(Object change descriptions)
=== Section Start ===
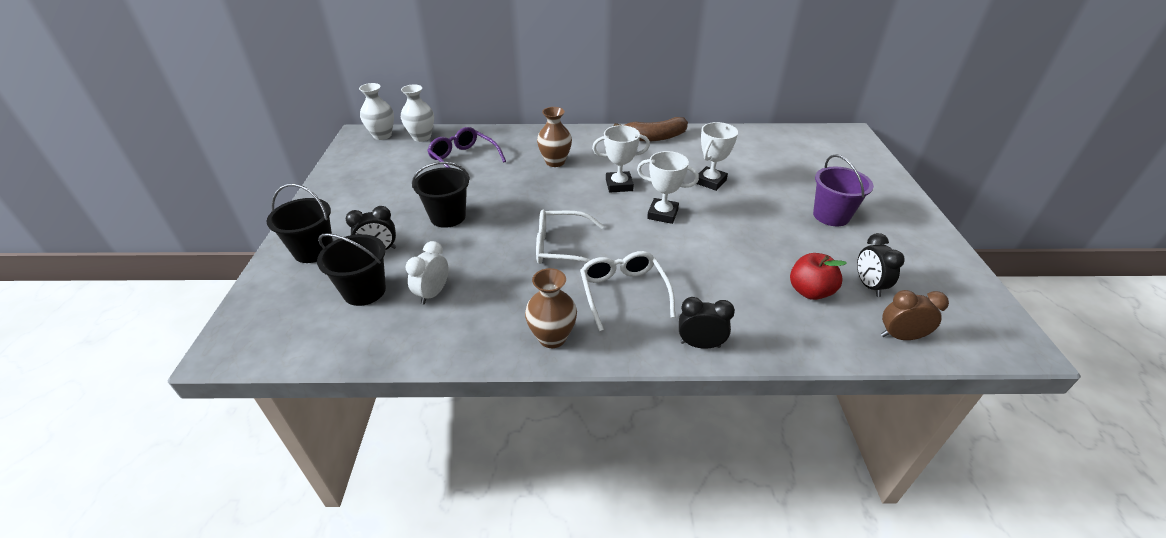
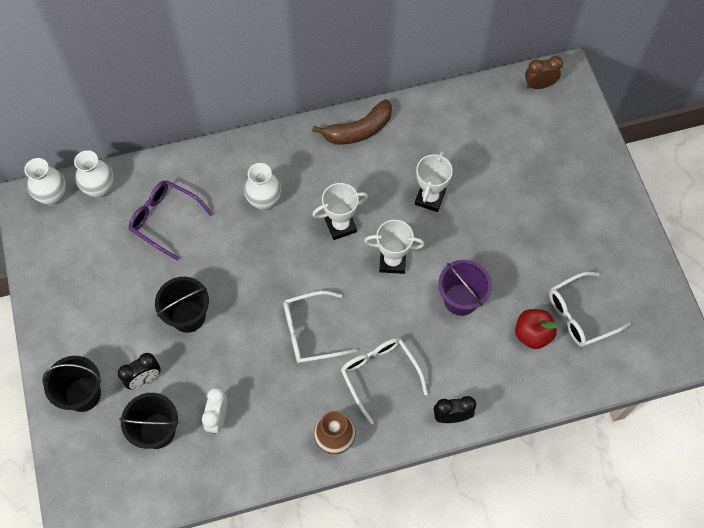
camera: 15 degrees left, 25 degrees up
(555, 162) = (264, 201): brown vase -> white vase
(831, 216) = (547, 226): purple bucket -> purple bucket (460, 299)
(868, 286) = (580, 315): black clock -> white glasses
(900, 336) = (602, 368): brown clock -> brown clock (539, 85)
=== Section End ===
**Aim of the exercise**. Would you quote, exactly and only, the lines from the one containing "(868, 286) = (580, 315): black" to the end of the entries?

**Answer**.
(868, 286) = (580, 315): black clock -> white glasses
(900, 336) = (602, 368): brown clock -> brown clock (539, 85)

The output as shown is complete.